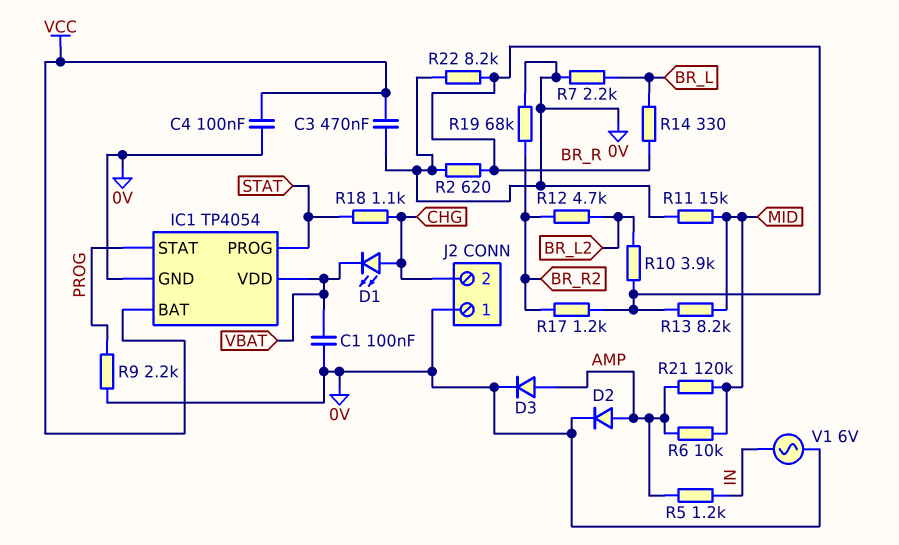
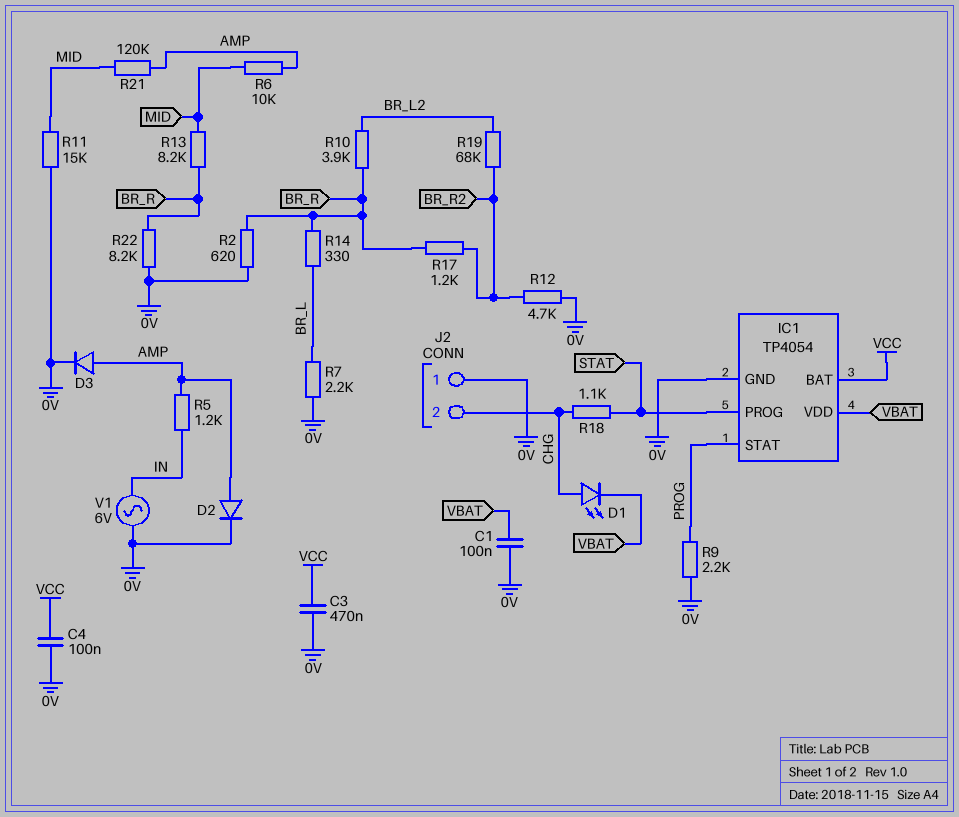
R12: 4.7k (BR_L2, BR_R2) -> 4.7k (0V, BR_R2)
R19: 68k (0V, BR_R2) -> 68k (BR_L2, BR_R2)

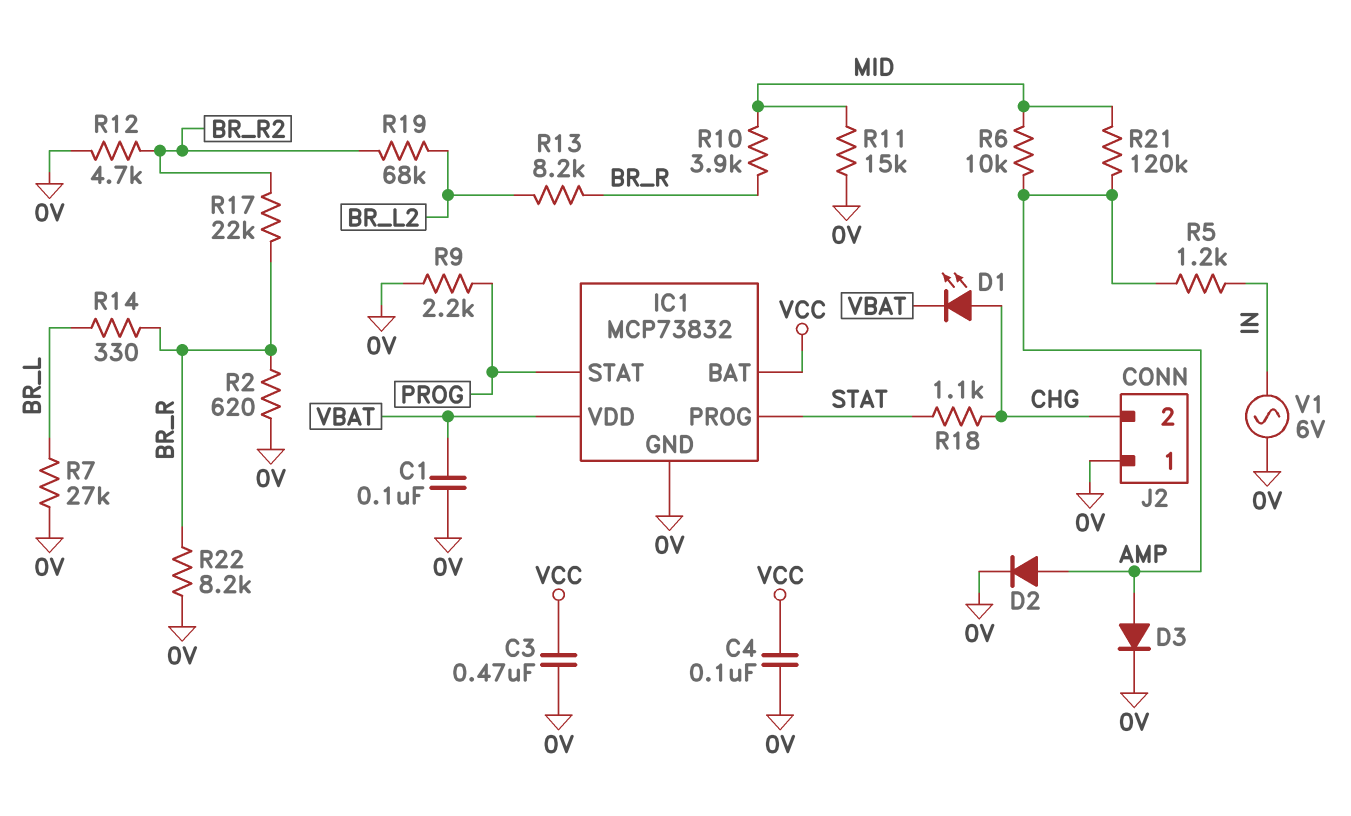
IC1: TP4054 -> MCP73832
R7: 2.2k (0V, BR_L) -> 27k (0V, BR_L)
R10: 3.9k (BR_L2, BR_R) -> 3.9k (BR_R, MID)
R13: 8.2k (BR_R, MID) -> 8.2k (BR_L2, BR_R)
R17: 1.2k (BR_R, BR_R2) -> 22k (BR_R, BR_R2)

+-------+

ASSIGNED TASK:
Word for word, give back each entry from above, but skip any picture.

EXPECTED ANSWER:
R12: 4.7k (BR_L2, BR_R2) -> 4.7k (0V, BR_R2)
R19: 68k (0V, BR_R2) -> 68k (BR_L2, BR_R2)

IC1: TP4054 -> MCP73832
R7: 2.2k (0V, BR_L) -> 27k (0V, BR_L)
R10: 3.9k (BR_L2, BR_R) -> 3.9k (BR_R, MID)
R13: 8.2k (BR_R, MID) -> 8.2k (BR_L2, BR_R)
R17: 1.2k (BR_R, BR_R2) -> 22k (BR_R, BR_R2)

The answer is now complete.